## What the task asks
Copy the stretch from the start of the lines through the line containing "road 2 (tertiary): [(84,91),(265,0)]", swapping "fragments" for "segments" and leaving everything else unchanged.

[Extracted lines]

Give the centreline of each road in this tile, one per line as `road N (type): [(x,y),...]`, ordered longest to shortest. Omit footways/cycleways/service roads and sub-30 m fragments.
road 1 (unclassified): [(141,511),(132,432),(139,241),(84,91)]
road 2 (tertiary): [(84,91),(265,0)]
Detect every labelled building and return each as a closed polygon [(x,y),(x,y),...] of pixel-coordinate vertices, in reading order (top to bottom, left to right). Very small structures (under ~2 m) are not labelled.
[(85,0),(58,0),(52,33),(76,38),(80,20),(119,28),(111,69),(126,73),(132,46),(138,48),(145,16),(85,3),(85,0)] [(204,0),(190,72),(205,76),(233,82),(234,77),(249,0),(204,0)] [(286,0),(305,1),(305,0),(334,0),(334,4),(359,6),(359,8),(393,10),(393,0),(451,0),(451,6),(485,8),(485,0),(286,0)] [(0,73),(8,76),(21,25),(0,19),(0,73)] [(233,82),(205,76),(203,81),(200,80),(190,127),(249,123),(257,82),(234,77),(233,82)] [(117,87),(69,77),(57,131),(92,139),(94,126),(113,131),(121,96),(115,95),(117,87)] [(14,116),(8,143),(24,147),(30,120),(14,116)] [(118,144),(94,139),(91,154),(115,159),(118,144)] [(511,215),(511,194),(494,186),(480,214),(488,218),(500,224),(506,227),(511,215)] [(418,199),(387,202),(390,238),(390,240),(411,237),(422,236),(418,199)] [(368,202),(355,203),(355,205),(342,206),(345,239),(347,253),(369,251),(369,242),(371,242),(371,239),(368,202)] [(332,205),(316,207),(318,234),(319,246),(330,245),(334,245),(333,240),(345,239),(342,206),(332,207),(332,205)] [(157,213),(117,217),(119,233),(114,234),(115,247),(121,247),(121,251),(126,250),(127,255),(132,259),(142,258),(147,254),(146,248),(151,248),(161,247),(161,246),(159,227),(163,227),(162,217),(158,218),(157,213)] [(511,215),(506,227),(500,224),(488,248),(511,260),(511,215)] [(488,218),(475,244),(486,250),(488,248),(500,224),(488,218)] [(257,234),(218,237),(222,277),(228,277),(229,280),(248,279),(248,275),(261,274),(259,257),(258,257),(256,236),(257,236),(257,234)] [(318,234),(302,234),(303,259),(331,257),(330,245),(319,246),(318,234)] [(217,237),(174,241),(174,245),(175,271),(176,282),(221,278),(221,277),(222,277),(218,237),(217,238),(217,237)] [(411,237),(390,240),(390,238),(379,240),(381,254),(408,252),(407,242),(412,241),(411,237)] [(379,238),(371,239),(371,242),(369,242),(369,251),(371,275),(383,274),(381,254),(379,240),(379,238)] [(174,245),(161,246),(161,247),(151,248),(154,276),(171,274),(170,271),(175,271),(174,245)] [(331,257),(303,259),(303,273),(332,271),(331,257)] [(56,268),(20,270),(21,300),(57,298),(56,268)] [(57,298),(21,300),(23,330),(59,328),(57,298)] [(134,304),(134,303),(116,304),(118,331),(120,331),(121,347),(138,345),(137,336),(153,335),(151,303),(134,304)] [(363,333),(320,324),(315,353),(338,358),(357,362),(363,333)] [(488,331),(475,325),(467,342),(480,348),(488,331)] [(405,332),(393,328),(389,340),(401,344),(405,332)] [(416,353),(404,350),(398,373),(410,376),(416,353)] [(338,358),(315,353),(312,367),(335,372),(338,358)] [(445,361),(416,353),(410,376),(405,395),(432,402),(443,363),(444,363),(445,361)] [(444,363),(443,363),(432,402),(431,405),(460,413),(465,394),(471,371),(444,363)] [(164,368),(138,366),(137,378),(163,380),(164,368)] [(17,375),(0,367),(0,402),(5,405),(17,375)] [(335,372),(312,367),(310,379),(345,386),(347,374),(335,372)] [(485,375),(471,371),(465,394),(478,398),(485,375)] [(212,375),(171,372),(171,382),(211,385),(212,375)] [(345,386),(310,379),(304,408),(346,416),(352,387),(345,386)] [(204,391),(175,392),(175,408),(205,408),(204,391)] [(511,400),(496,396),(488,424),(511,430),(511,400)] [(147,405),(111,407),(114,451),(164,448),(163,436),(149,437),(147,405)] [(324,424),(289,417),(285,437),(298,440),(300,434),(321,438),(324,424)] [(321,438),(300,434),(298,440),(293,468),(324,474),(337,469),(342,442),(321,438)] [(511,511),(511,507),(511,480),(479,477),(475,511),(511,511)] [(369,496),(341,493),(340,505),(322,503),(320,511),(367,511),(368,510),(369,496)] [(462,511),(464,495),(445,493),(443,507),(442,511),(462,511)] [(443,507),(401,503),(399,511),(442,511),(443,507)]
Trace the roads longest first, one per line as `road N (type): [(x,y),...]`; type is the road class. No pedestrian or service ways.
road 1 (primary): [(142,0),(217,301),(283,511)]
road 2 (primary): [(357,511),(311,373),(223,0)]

## Expected answer
Give the centreline of each road in this tile, one per line as `road N (type): [(x,y),...]`, ordered longest to shortest. Omit footways/cycleways/service roads and sub-30 m segments.
road 1 (unclassified): [(141,511),(132,432),(139,241),(84,91)]
road 2 (tertiary): [(84,91),(265,0)]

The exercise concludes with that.